## [Data records]
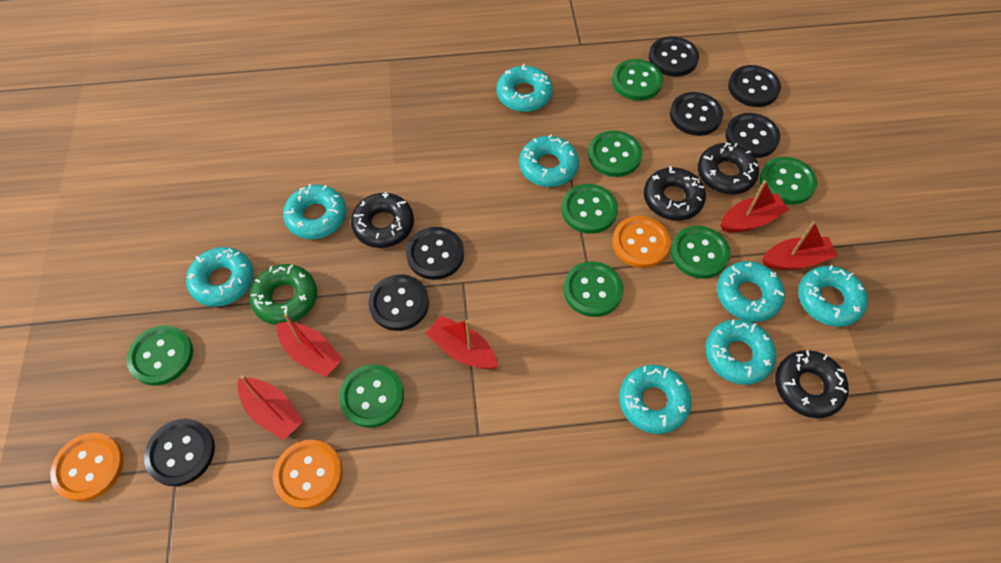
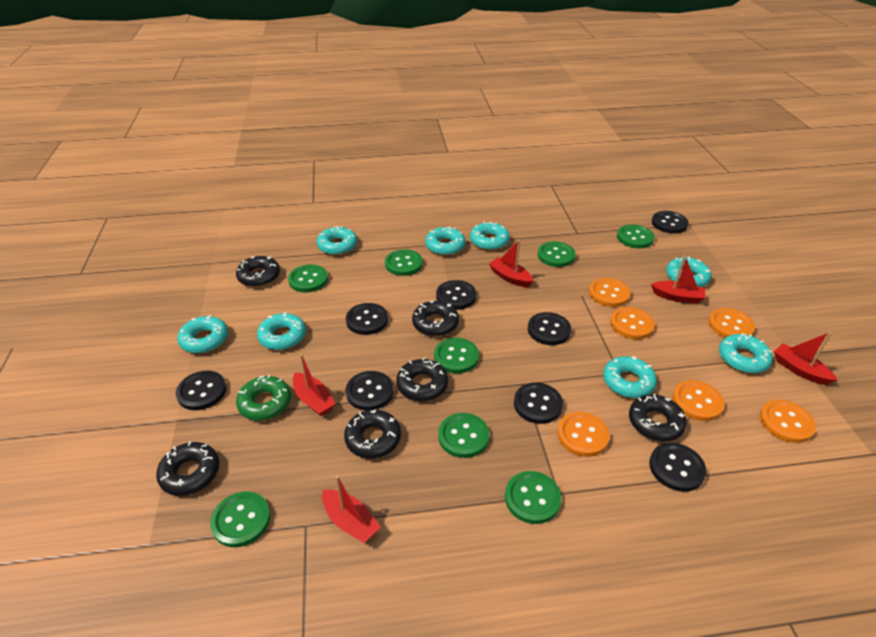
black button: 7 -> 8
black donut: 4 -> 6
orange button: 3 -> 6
--
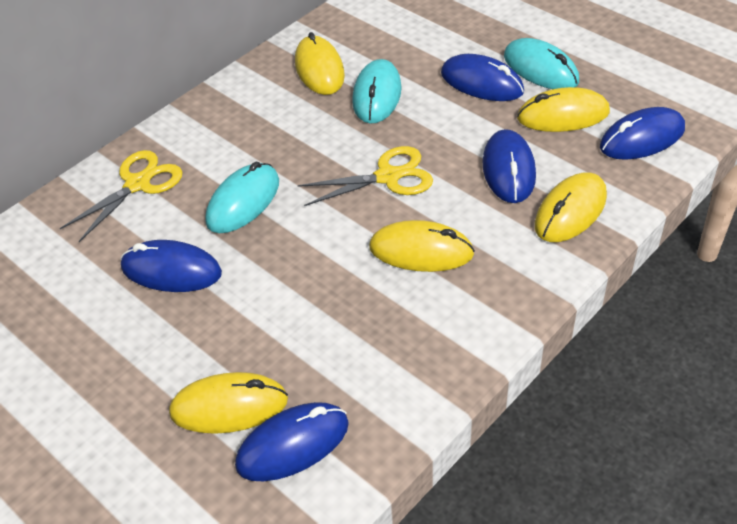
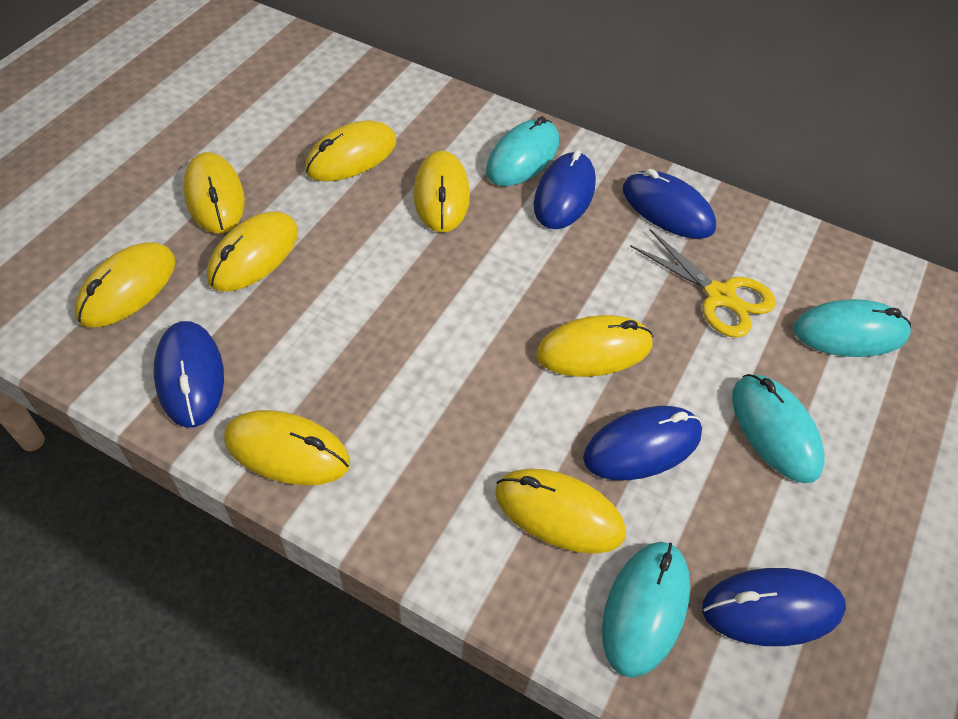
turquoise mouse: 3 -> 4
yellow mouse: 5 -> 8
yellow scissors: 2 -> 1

## [Directions]
Considering only the material above, set down every line from the one with "turquoise mouse: 3 -> 4" to the one with "yellow scissors: 2 -> 1", inclusive, exactly as written.

## [Solution]
turquoise mouse: 3 -> 4
yellow mouse: 5 -> 8
yellow scissors: 2 -> 1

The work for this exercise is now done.